_Data provided_:

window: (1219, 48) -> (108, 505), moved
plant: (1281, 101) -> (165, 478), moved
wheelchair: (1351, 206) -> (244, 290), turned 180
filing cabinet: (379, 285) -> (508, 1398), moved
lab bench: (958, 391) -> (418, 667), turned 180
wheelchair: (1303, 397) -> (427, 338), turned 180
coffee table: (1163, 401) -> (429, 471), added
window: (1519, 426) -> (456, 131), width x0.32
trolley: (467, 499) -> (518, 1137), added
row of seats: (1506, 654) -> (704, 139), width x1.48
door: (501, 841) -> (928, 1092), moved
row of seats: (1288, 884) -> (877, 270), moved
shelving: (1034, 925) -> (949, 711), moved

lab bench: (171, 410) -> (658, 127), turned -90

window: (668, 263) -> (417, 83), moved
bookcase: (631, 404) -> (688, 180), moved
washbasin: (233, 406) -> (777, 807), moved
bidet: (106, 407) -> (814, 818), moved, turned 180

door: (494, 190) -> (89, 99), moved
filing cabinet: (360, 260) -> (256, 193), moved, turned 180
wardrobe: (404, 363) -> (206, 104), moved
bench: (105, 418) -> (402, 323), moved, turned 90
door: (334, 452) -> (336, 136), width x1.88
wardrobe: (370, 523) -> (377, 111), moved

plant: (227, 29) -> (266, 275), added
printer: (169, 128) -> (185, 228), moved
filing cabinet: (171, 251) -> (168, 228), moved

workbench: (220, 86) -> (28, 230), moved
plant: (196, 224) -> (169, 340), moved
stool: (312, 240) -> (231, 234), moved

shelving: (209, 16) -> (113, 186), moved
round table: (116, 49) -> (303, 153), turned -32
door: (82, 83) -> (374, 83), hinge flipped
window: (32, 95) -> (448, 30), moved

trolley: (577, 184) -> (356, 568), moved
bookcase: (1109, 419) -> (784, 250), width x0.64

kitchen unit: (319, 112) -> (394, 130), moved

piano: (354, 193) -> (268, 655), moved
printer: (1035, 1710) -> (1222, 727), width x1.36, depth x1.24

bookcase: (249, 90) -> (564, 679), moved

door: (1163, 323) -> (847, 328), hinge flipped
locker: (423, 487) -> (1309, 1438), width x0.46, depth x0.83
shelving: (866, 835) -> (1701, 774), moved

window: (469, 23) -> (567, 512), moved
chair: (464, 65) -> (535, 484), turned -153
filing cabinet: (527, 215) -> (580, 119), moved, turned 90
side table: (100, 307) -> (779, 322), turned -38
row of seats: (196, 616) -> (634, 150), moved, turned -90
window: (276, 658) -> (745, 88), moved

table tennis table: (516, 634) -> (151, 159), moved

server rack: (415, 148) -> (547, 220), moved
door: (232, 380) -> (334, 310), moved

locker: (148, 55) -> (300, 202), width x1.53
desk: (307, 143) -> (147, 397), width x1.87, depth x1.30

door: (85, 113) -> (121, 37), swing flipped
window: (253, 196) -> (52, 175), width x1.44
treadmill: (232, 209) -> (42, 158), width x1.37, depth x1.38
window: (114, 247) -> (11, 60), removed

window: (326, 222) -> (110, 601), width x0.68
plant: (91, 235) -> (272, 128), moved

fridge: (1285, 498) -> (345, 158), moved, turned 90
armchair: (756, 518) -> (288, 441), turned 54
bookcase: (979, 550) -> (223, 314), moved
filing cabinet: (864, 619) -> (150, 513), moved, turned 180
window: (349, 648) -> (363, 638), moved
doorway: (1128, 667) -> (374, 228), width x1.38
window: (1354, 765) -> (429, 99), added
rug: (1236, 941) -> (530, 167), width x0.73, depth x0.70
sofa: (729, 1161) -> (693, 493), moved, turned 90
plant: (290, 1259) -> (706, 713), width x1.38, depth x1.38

_About this exercise_: If a line of the records contains the word "trolley", count it; give only the total.

_Answer to the exercise_: 2